#### Exercise details
Copy exactly, no pictures: every line from the one that contains "(51, 323) = (283, 142): orange" through the end of the entries below.

BEGIN Data extract

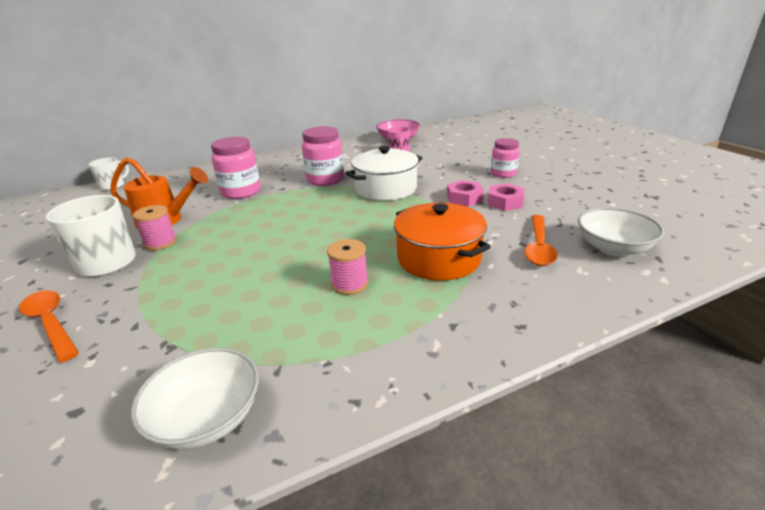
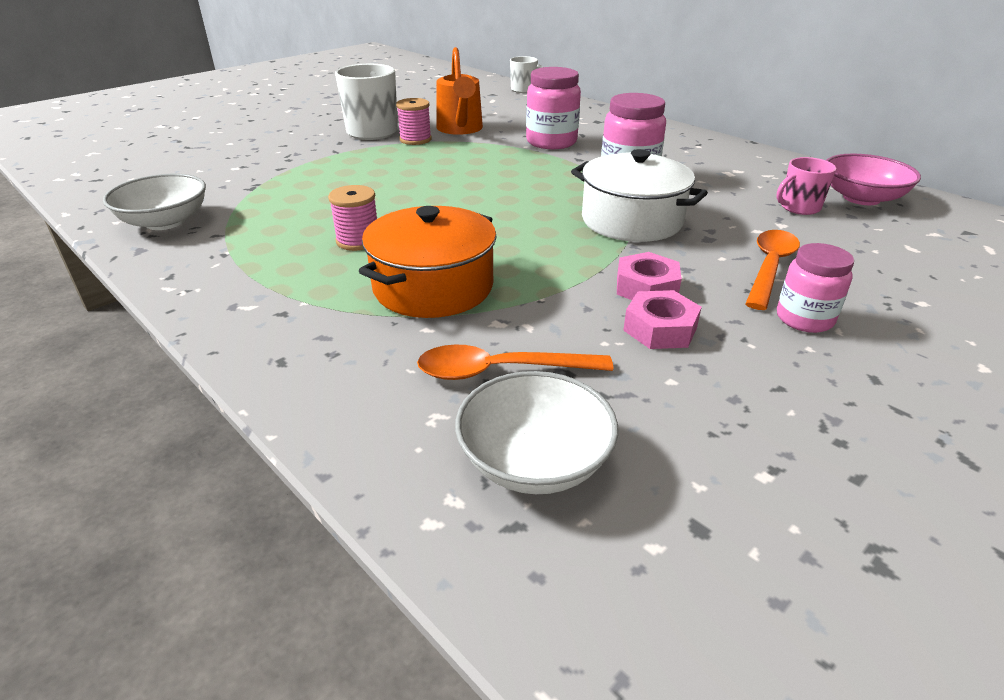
camera: 70 degrees right, 5 degrees up
(51, 323) = (283, 142): orange spoon -> orange spoon (770, 267)

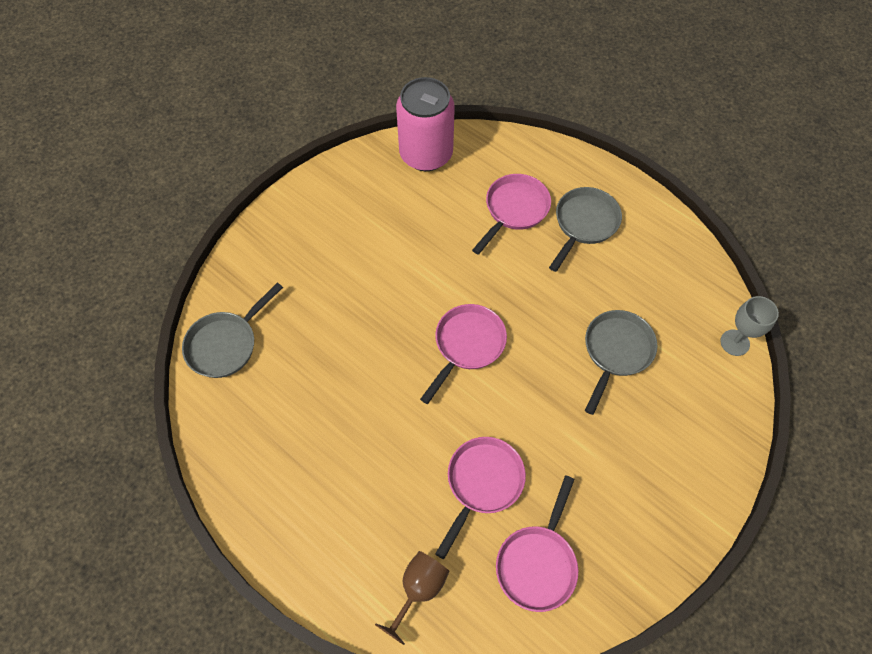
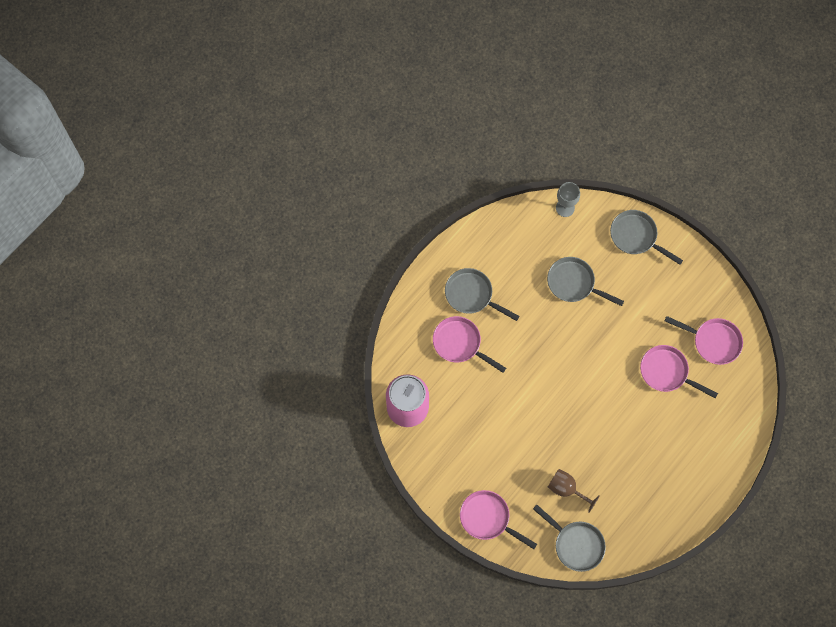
camera: 90 degrees left, 10 degrees up
(418, 589) = (732, 410): brown goblet -> brown goblet (566, 489)
(467, 345) = (572, 379): pink pan -> pink pan (487, 518)
(706, 444) = (636, 236): none -> grey pan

END Data extract

#### Answer for this exercise
(51, 323) = (283, 142): orange spoon -> orange spoon (770, 267)

camera: 90 degrees left, 10 degrees up
(418, 589) = (732, 410): brown goblet -> brown goblet (566, 489)
(467, 345) = (572, 379): pink pan -> pink pan (487, 518)
(706, 444) = (636, 236): none -> grey pan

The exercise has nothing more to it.